## The input

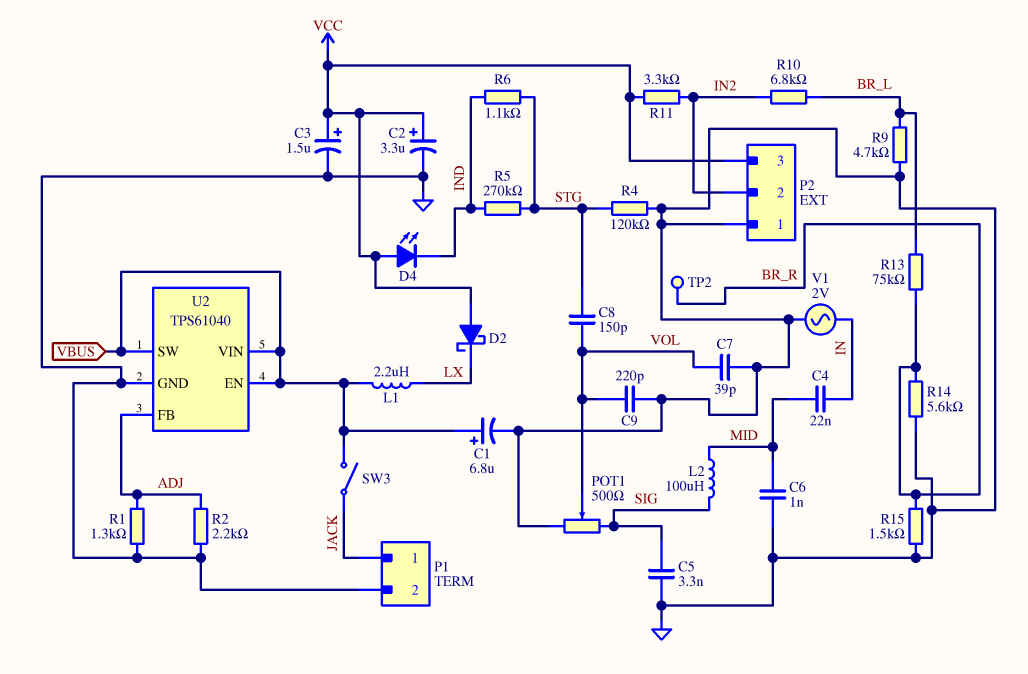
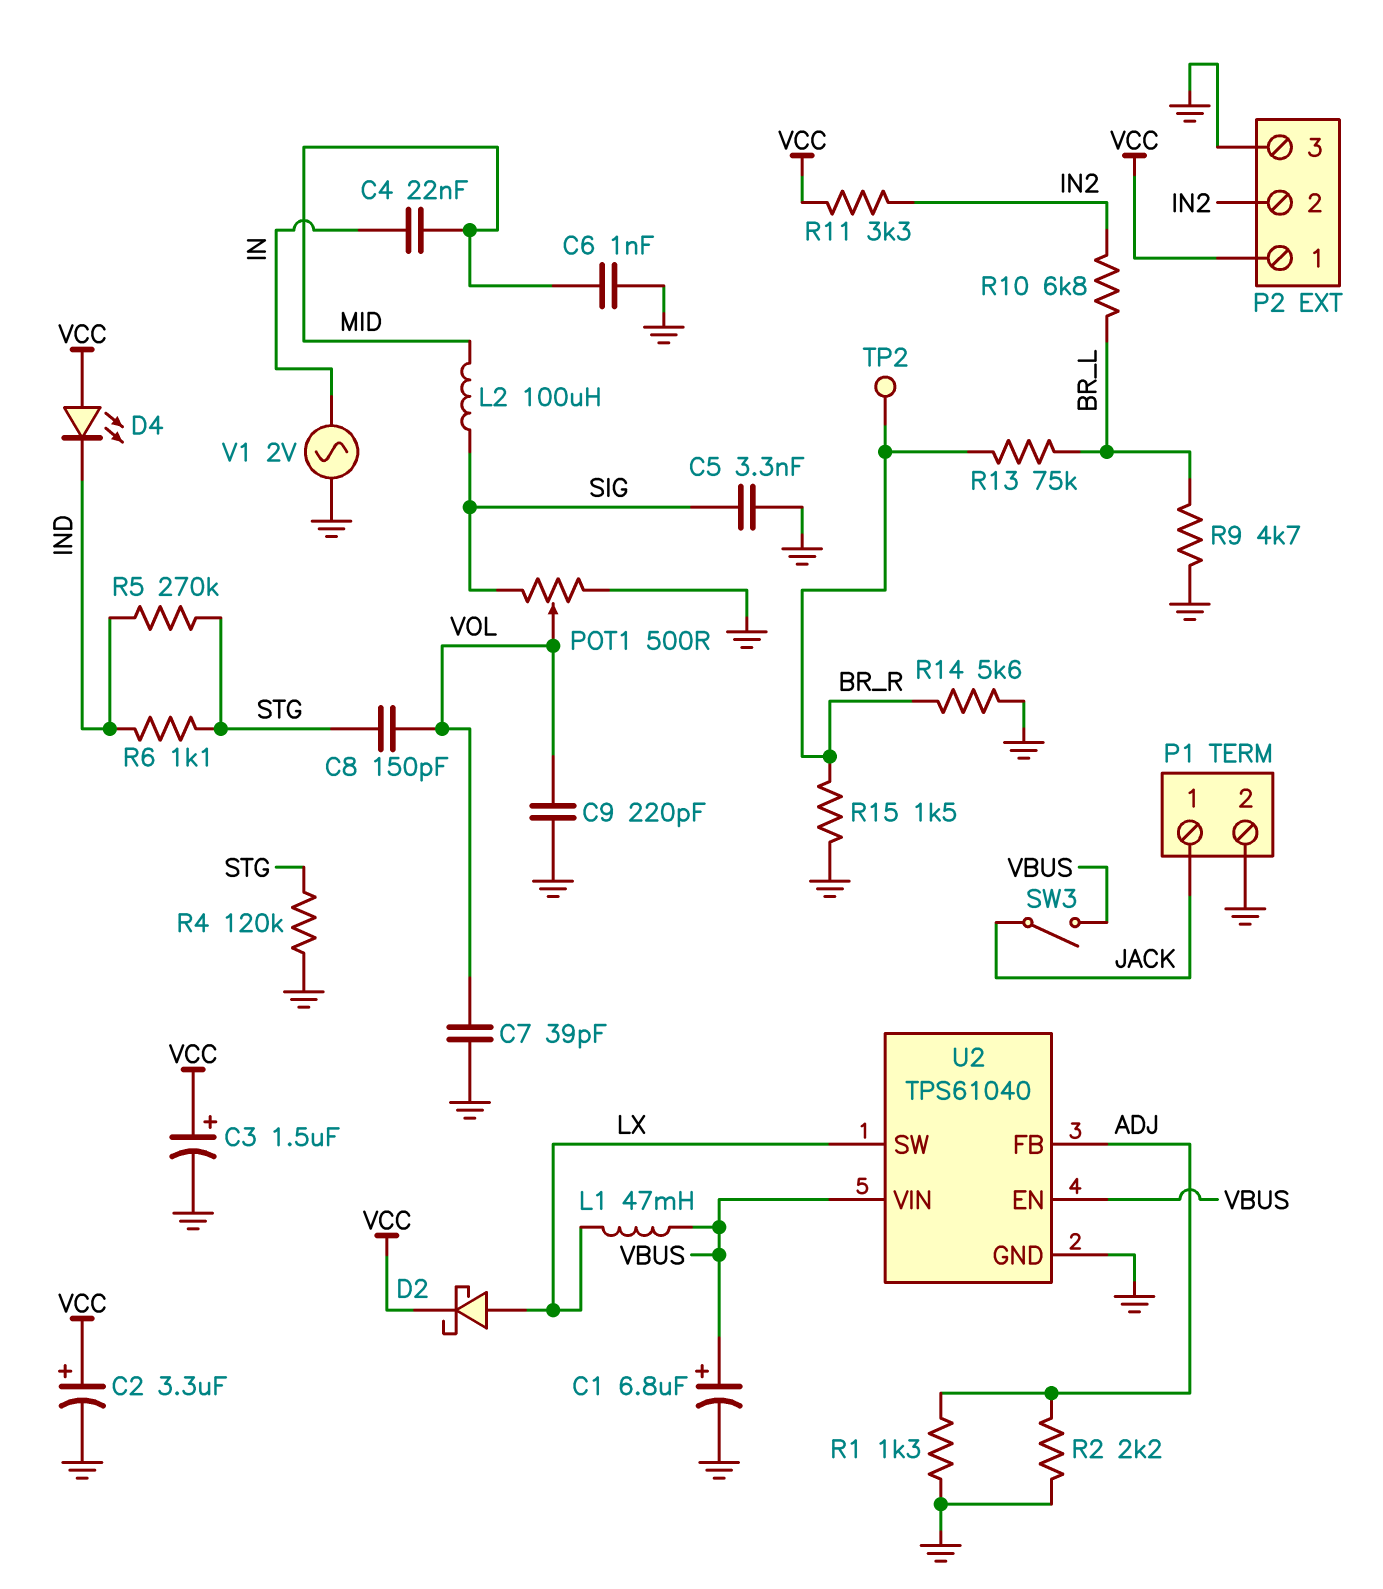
D2: schottky (A VCC, K LX) -> schottky (A LX, K VCC)
L1: 2.2uH (LX, VBUS) -> 47mH (LX, VBUS)
P2 pin 1: GND -> VCC
P2 pin 3: VCC -> GND
U2 pin SW: VBUS -> LX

## Problem requirements
I'd like the material repeated word for word, without the pictures it holds.

## Response to the task
D2: schottky (A VCC, K LX) -> schottky (A LX, K VCC)
L1: 2.2uH (LX, VBUS) -> 47mH (LX, VBUS)
P2 pin 1: GND -> VCC
P2 pin 3: VCC -> GND
U2 pin SW: VBUS -> LX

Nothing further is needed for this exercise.